> **Work order**:
Show me each line of the listing below where the word "NAND" appears.

■ ■ ■ ■

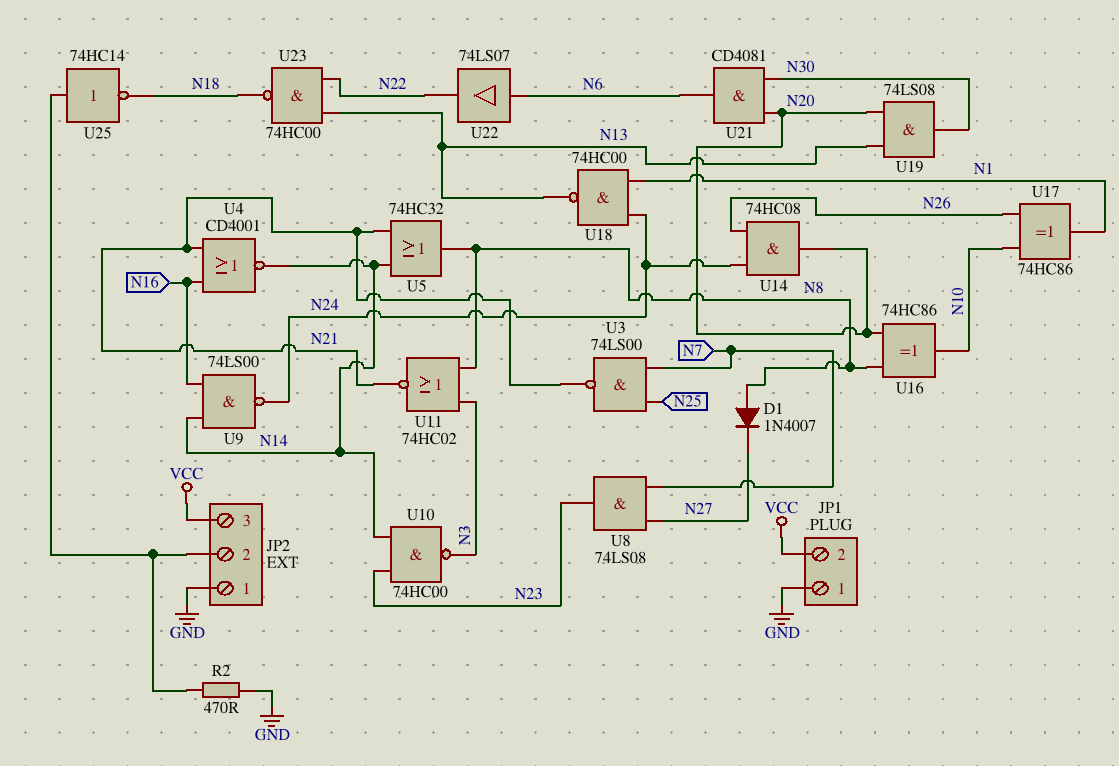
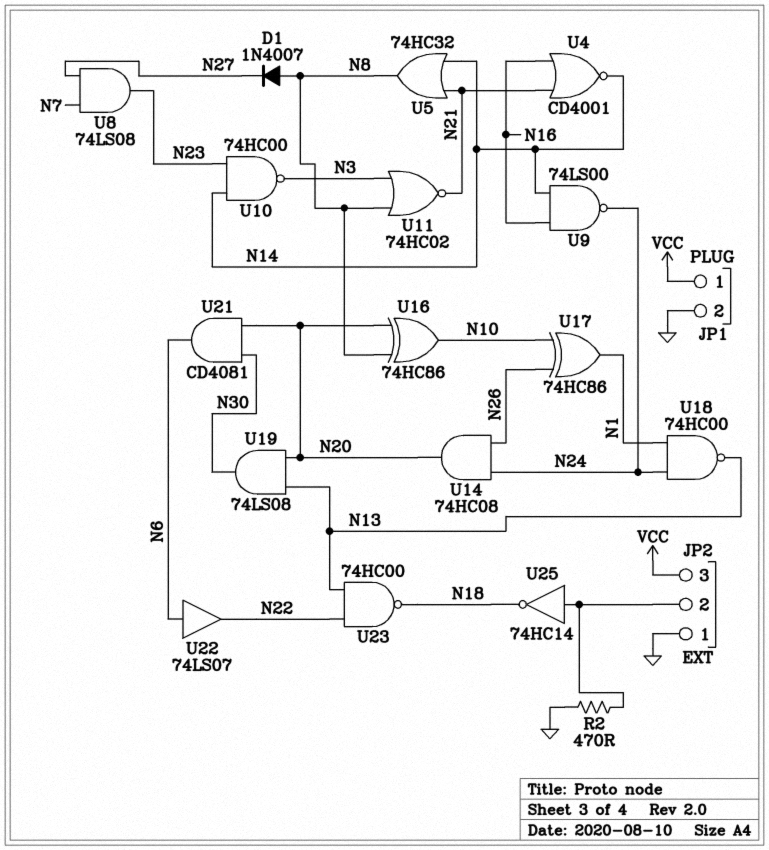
JP1 pin 1: GND -> VCC
JP1 pin 2: VCC -> GND
U3: NAND 74LS00 (in N7, in N25, out N21) -> none

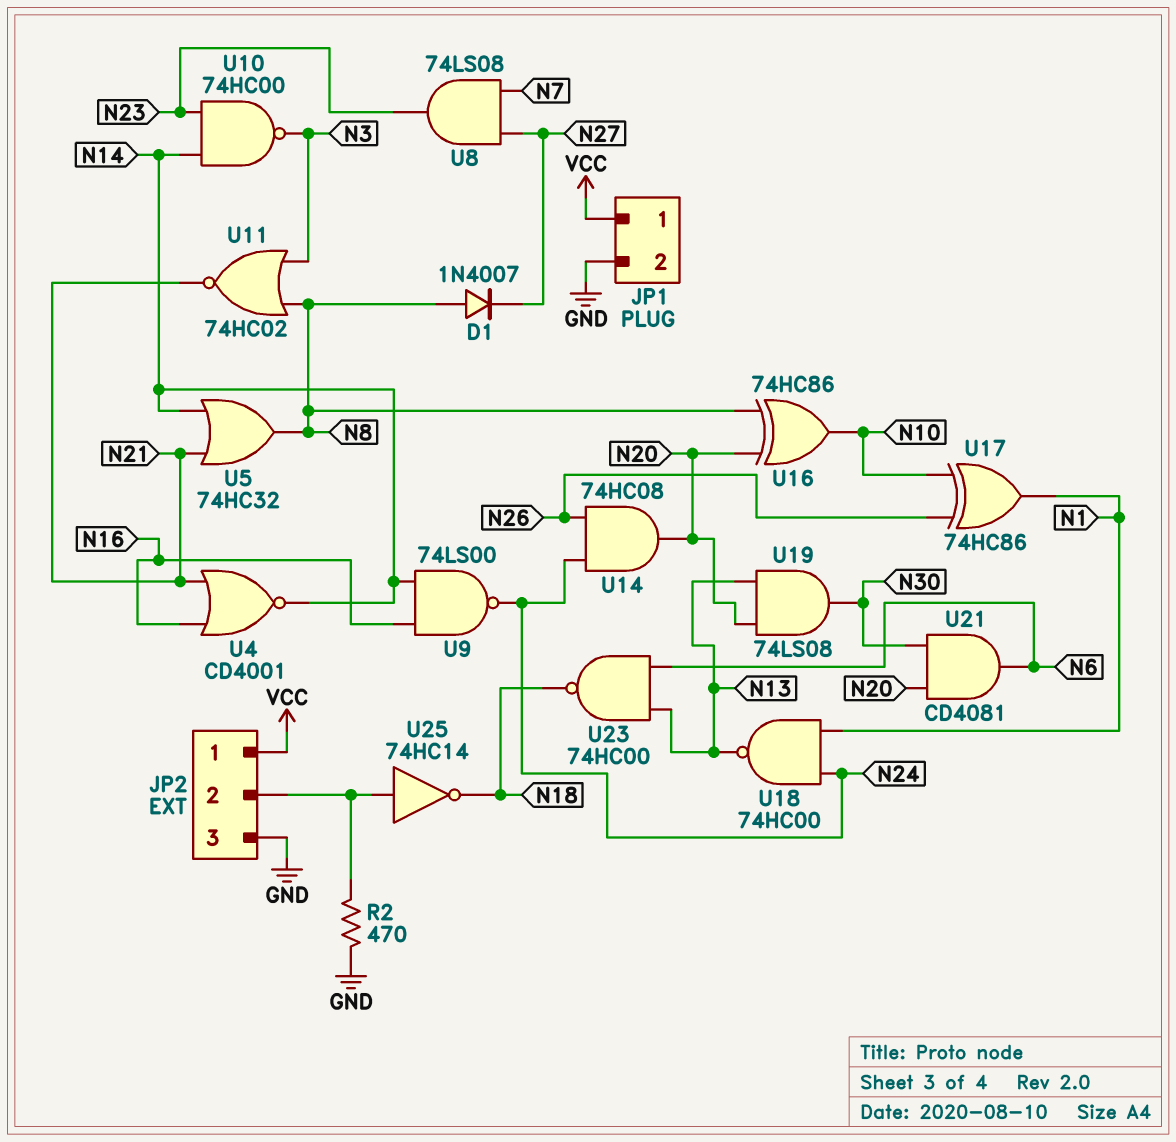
JP2 pin 1: GND -> VCC
JP2 pin 3: VCC -> GND
U22: buffer 74LS07 (in N6, out N22) -> none
U23: NAND 74HC00 (in N13, in N22, out N18) -> NAND 74HC00 (in N6, in N13, out N18)

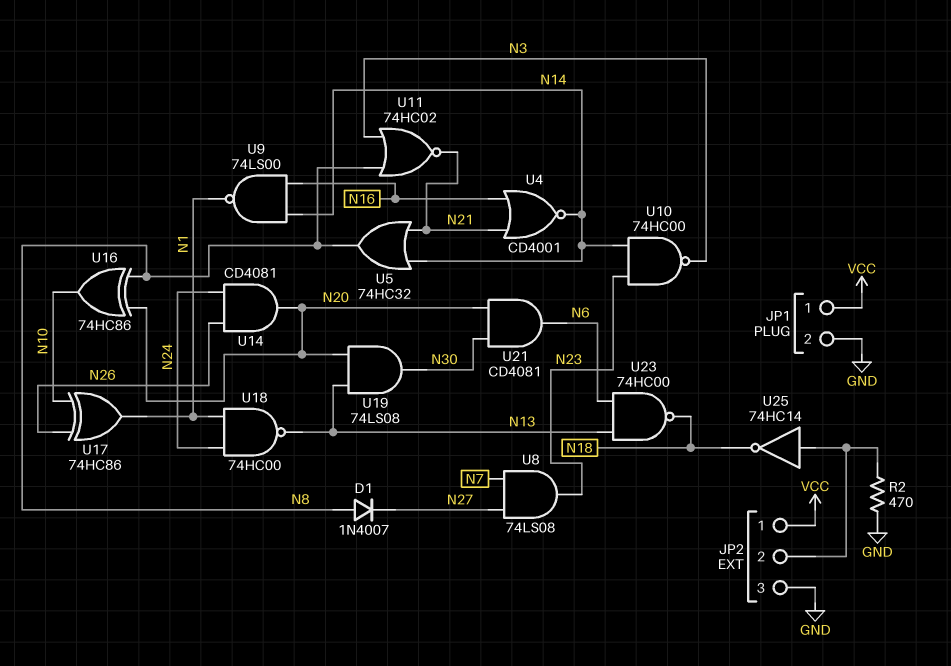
U9: NAND 74LS00 (in N14, in N16, out N24) -> NAND 74LS00 (in N14, in N16, out N1)
U14: AND 74HC08 (in N24, in N26, out N20) -> AND CD4081 (in N24, in N26, out N20)

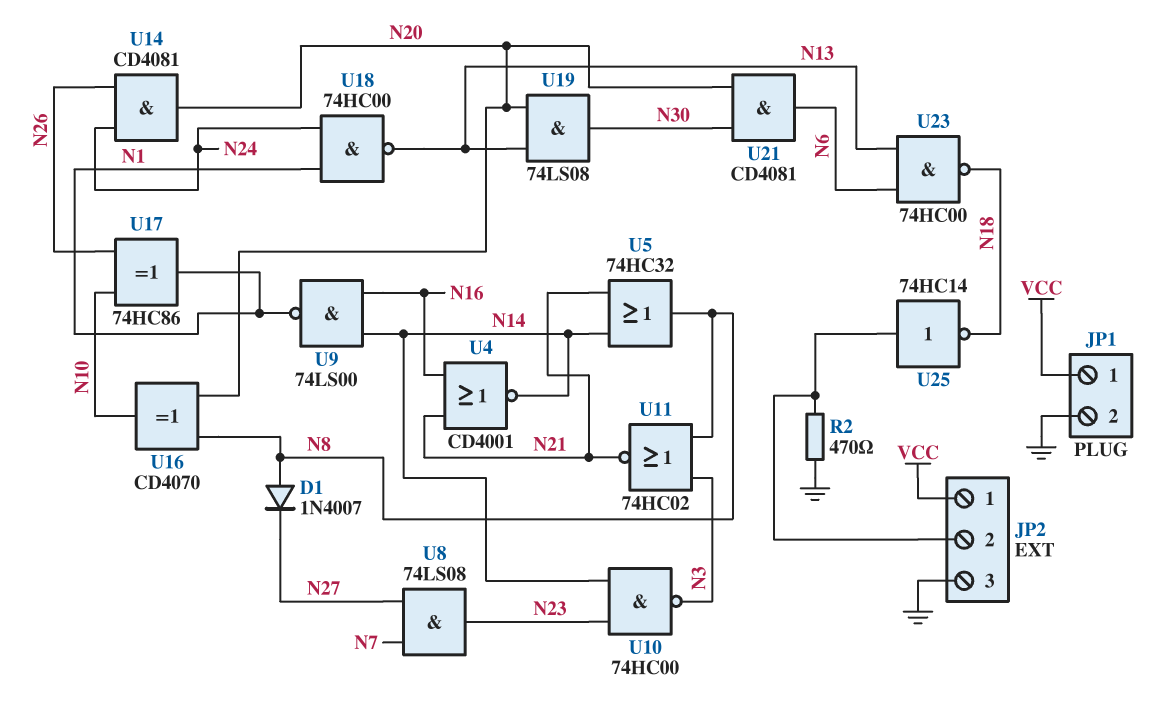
U16: XOR 74HC86 (in N8, in N20, out N10) -> XOR CD4070 (in N8, in N20, out N10)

■ ■ ■ ■

> **Reply**:
U3: NAND 74LS00 (in N7, in N25, out N21) -> none
U23: NAND 74HC00 (in N13, in N22, out N18) -> NAND 74HC00 (in N6, in N13, out N18)
U9: NAND 74LS00 (in N14, in N16, out N24) -> NAND 74LS00 (in N14, in N16, out N1)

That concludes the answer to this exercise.